EXERCISE AIM:
A single figure is required: the number of lines below that contain "tile".

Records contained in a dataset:
*** Block opens ***

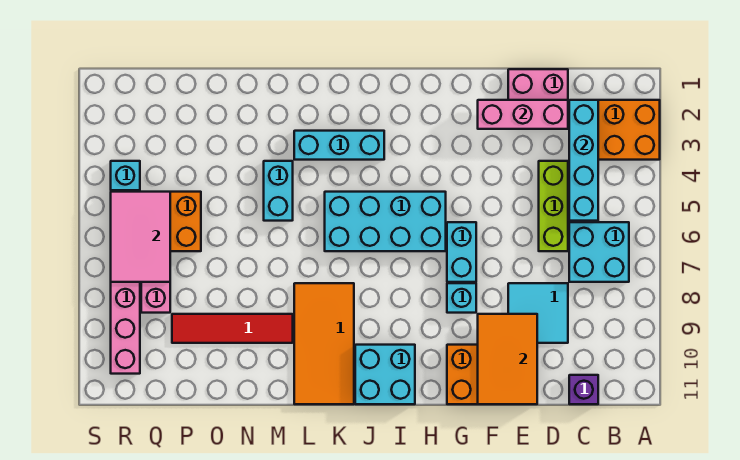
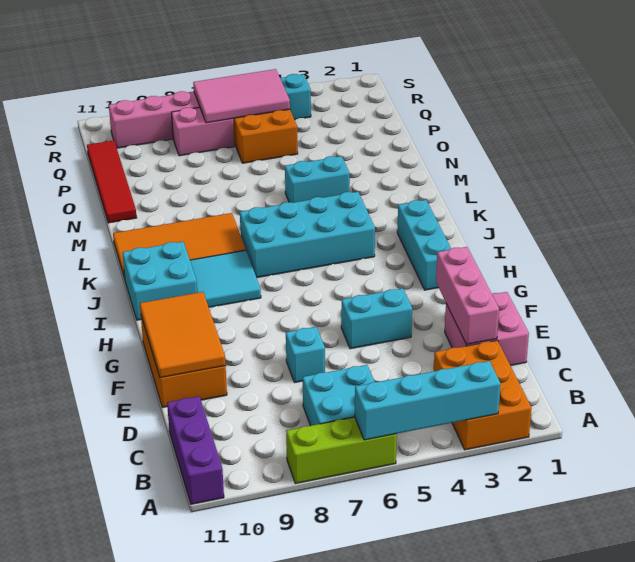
cyan brick C2:C5 level 2 -> cyan brick A3:A6 level 2
purple brick C11 level 1 -> purple brick A11:C11 level 1
lime brick D4:D6 level 1 -> lime brick A6:A8 level 1
cyan tile D8:E9 level 1 -> cyan tile I8:J9 level 1
orange tile E9:F11 level 2 -> orange tile E10:G11 level 2
cyan brick G6:G7 level 1 -> cyan brick F4:F5 level 1
cyan brick G8 level 1 -> cyan brick E7 level 1
cyan brick H5:K6 level 1 -> cyan brick J4:K7 level 1
cyan brick J3:L3 level 1 -> cyan brick H2:J2 level 1
red tile M9:P9 level 1 -> red tile N11:Q11 level 1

*** Block closes ***

EXERCISE OUTPUT:
3